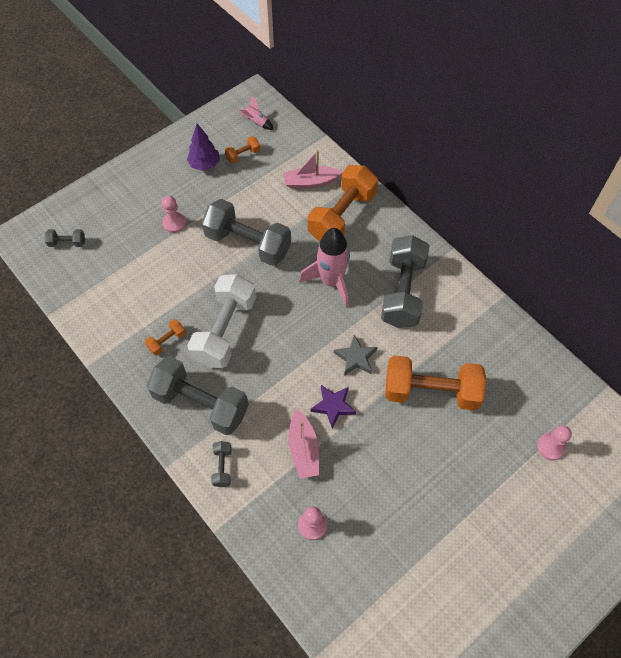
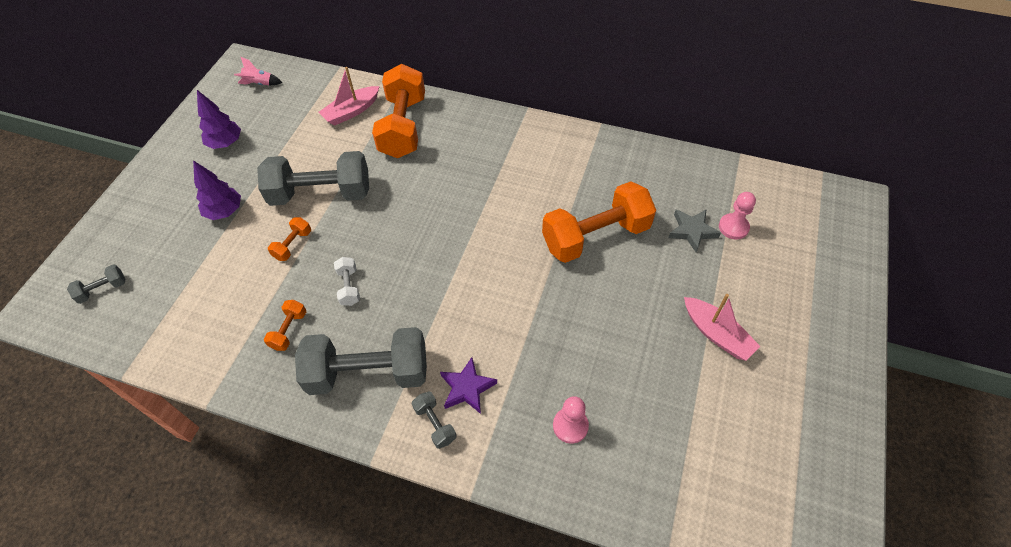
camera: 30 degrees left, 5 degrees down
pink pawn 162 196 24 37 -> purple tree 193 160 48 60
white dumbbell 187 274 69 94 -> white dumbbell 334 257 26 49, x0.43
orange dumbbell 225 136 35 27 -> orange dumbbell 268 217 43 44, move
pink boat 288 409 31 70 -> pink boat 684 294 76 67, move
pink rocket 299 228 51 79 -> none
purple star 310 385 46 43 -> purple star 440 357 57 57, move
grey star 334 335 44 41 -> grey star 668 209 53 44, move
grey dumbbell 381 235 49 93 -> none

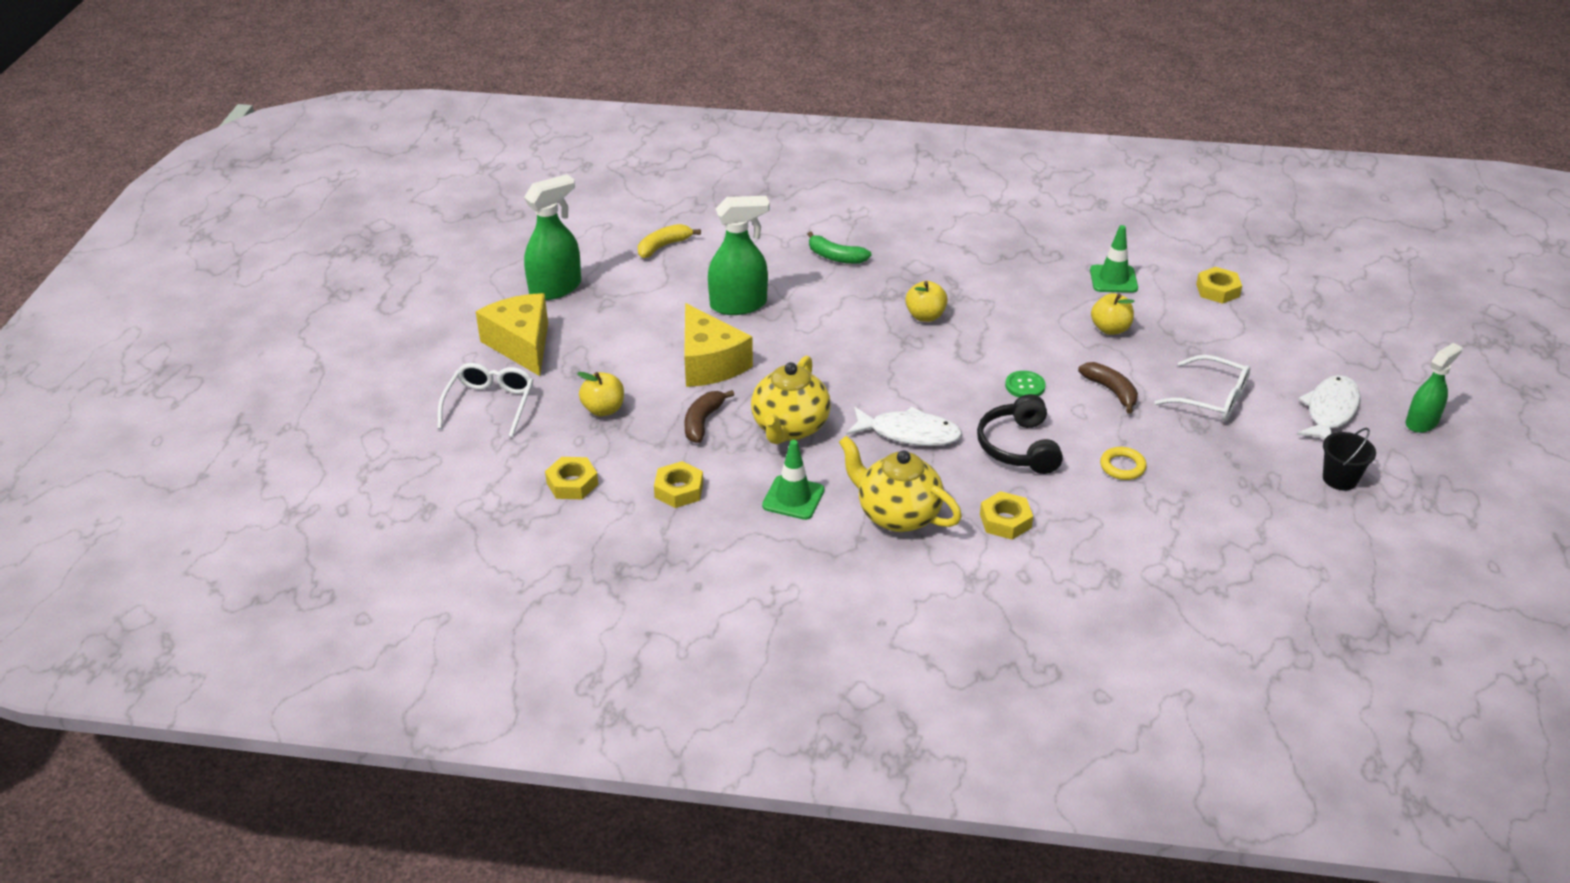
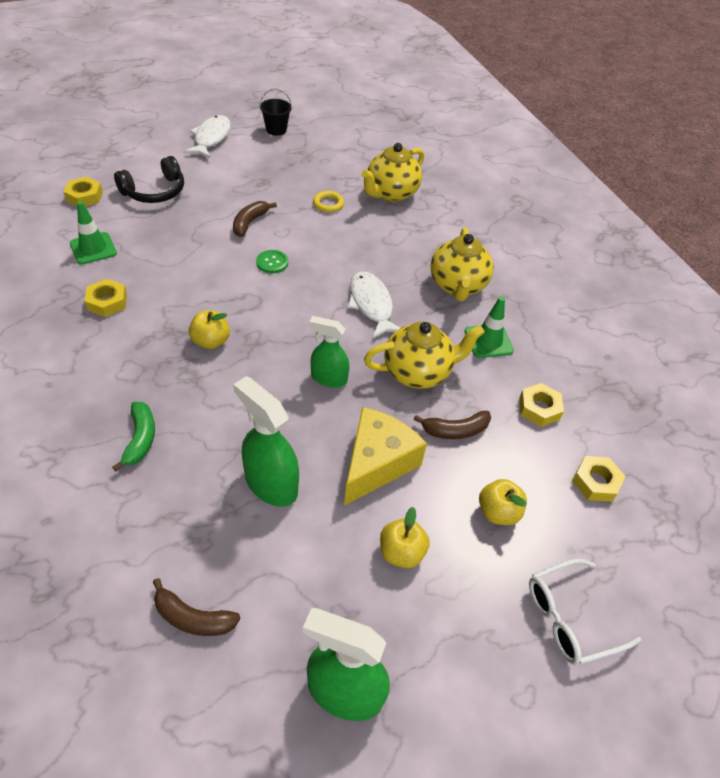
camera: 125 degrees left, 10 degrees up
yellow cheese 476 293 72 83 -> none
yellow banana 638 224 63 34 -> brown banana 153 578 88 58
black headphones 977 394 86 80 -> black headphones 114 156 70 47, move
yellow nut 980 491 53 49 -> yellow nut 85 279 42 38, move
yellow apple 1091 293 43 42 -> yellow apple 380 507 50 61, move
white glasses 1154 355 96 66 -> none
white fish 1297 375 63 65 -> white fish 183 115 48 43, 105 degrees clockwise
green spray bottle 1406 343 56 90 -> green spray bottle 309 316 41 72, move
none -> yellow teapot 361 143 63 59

# Instructions to follow
Select and copy every line of the listing with the word "purple".

# Answer to this problem
pink pawn 162 196 24 37 -> purple tree 193 160 48 60
purple star 310 385 46 43 -> purple star 440 357 57 57, move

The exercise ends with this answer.